• STUDY MATERIAL:
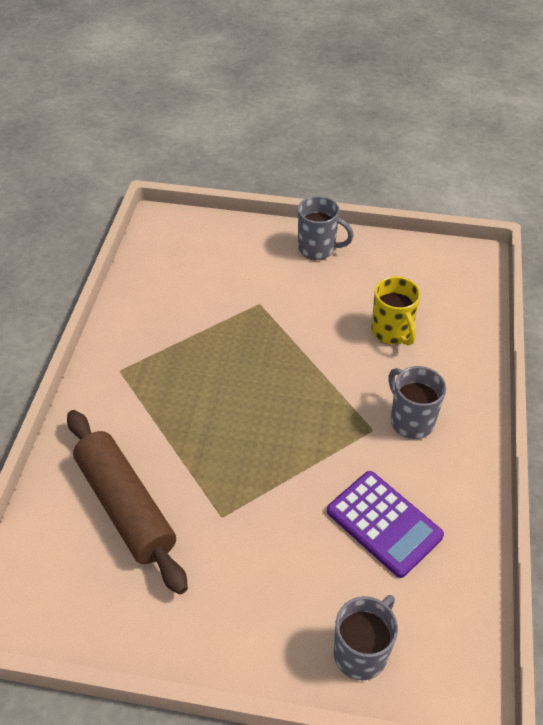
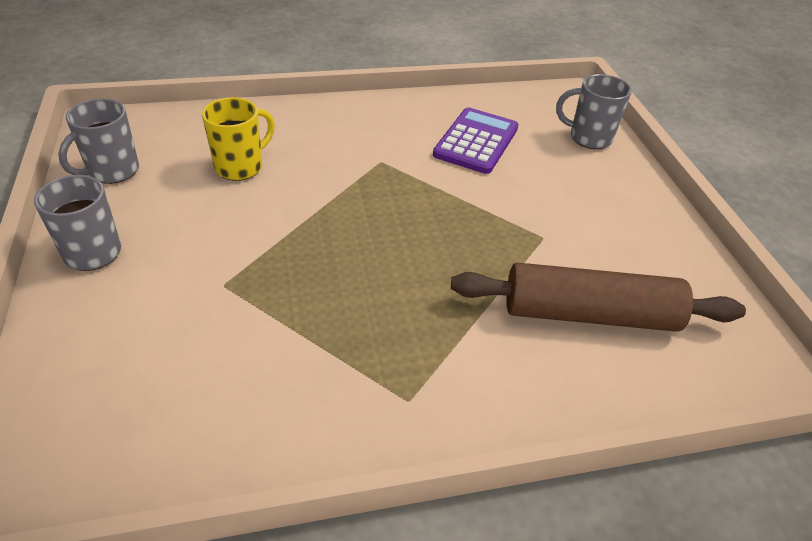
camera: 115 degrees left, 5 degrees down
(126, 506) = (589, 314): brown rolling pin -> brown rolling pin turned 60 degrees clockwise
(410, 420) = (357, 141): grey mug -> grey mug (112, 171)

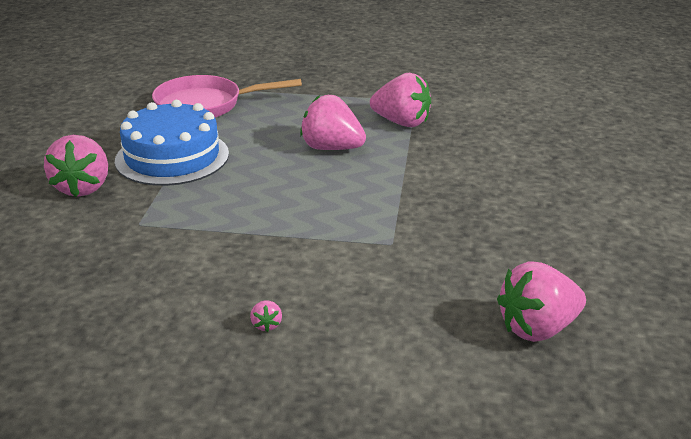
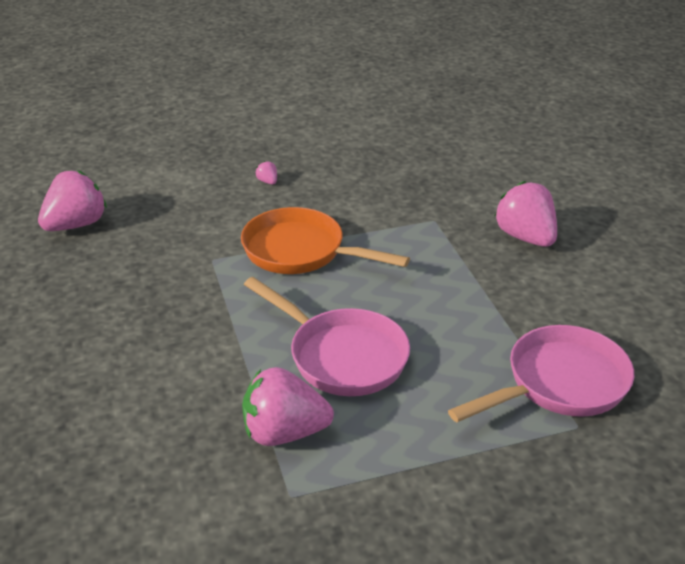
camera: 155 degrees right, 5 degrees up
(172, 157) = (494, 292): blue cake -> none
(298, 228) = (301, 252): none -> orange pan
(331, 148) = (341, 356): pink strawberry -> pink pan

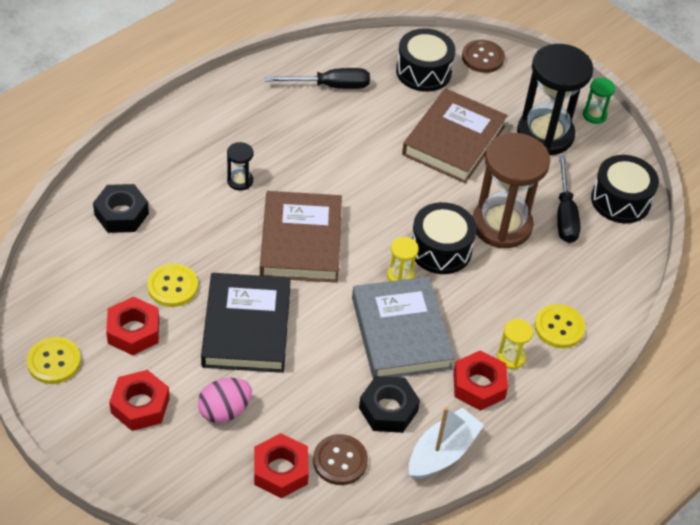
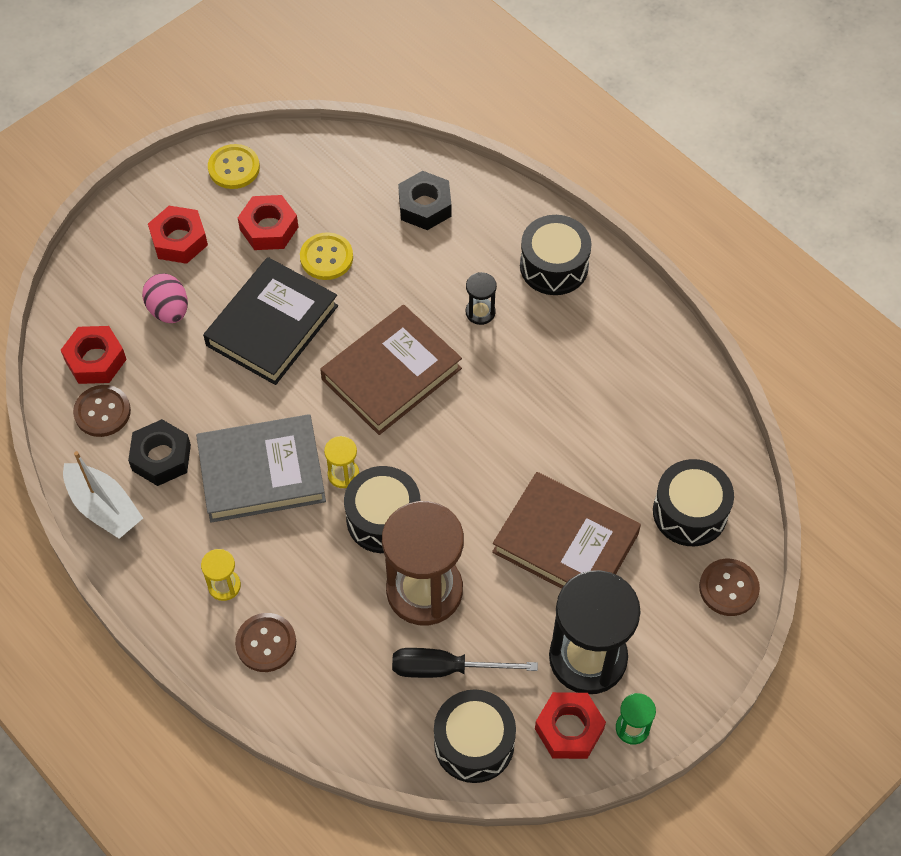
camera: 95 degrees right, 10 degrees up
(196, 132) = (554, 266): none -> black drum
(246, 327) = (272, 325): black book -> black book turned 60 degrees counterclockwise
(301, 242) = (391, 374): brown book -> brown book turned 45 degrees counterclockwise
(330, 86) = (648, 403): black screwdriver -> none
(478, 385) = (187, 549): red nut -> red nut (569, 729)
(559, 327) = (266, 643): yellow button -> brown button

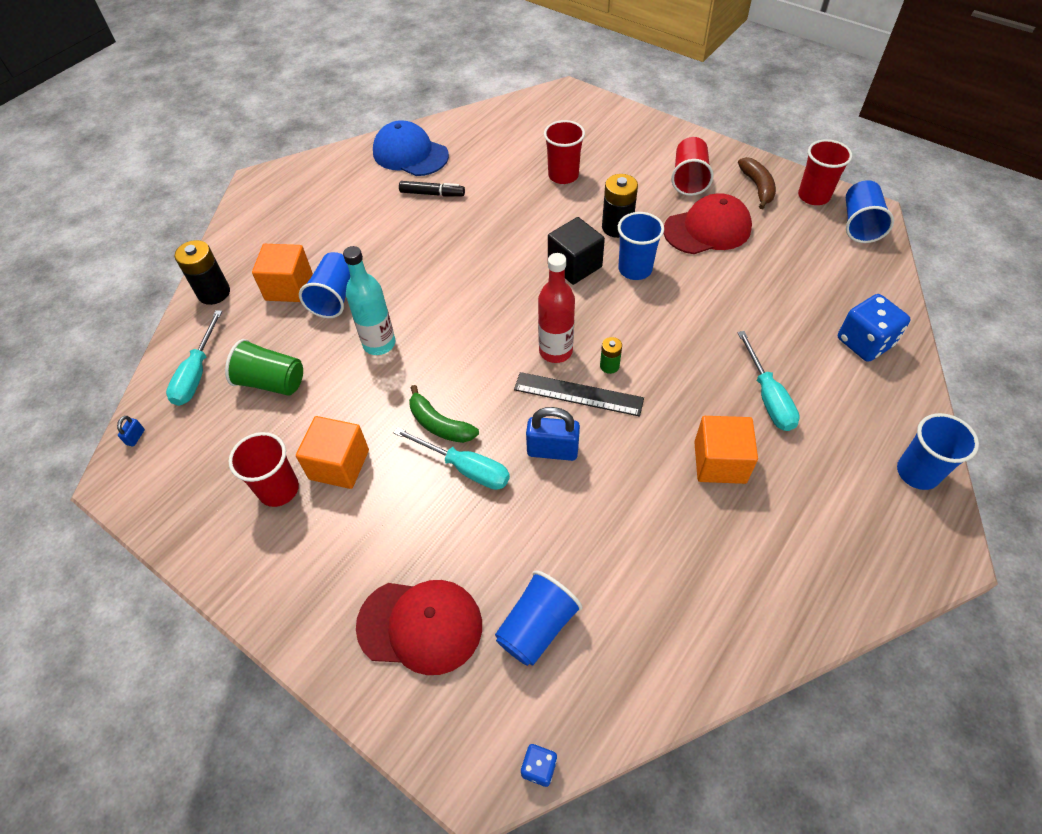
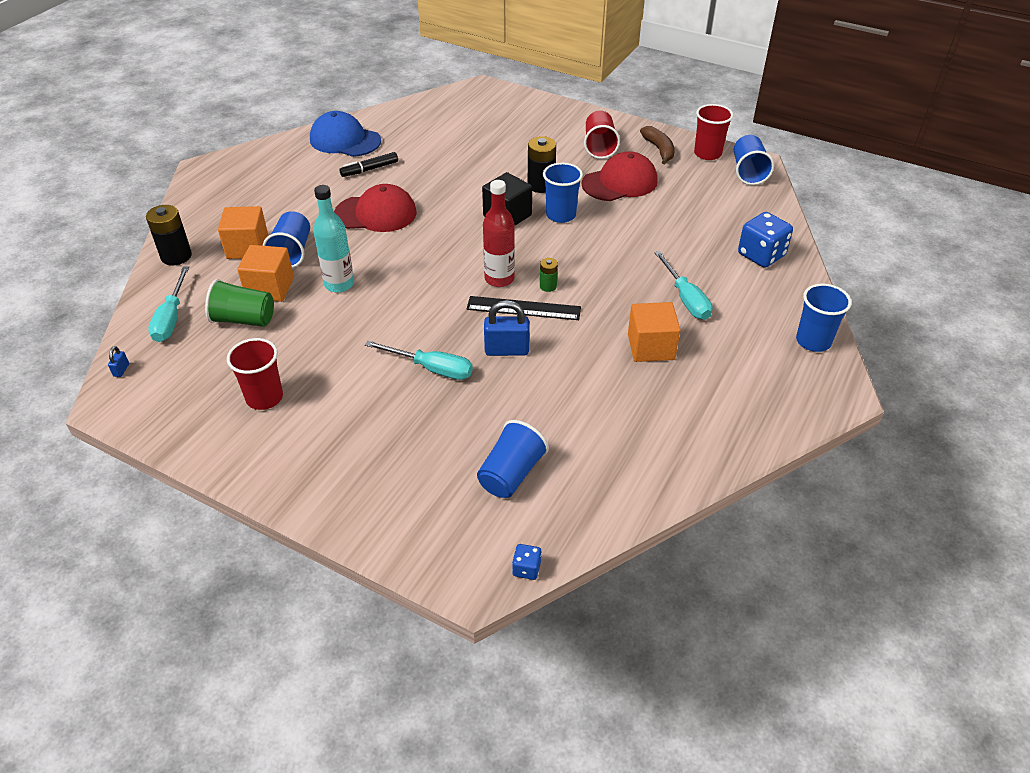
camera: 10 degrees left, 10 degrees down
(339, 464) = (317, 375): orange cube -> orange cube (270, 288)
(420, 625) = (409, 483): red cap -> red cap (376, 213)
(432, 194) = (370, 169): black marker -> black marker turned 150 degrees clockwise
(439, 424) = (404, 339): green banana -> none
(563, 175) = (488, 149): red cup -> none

• DIRECTIONS:
Please restate all of the listing above word for word, with no pictures.

• EXERCISE SOLUTION:
camera: 115 degrees left, 5 degrees down
(126, 506) = (589, 314): brown rolling pin -> brown rolling pin turned 60 degrees clockwise
(410, 420) = (357, 141): grey mug -> grey mug (112, 171)

camera: 155 degrees right, 5 degrees up
(172, 157) = (494, 292): blue cake -> none
(298, 228) = (301, 252): none -> orange pan
(331, 148) = (341, 356): pink strawberry -> pink pan

camera: 95 degrees right, 10 degrees up
(196, 132) = (554, 266): none -> black drum
(246, 327) = (272, 325): black book -> black book turned 60 degrees counterclockwise
(301, 242) = (391, 374): brown book -> brown book turned 45 degrees counterclockwise
(330, 86) = (648, 403): black screwdriver -> none
(478, 385) = (187, 549): red nut -> red nut (569, 729)
(559, 327) = (266, 643): yellow button -> brown button

camera: 10 degrees left, 10 degrees down
(339, 464) = (317, 375): orange cube -> orange cube (270, 288)
(420, 625) = (409, 483): red cap -> red cap (376, 213)
(432, 194) = (370, 169): black marker -> black marker turned 150 degrees clockwise
(439, 424) = (404, 339): green banana -> none
(563, 175) = (488, 149): red cup -> none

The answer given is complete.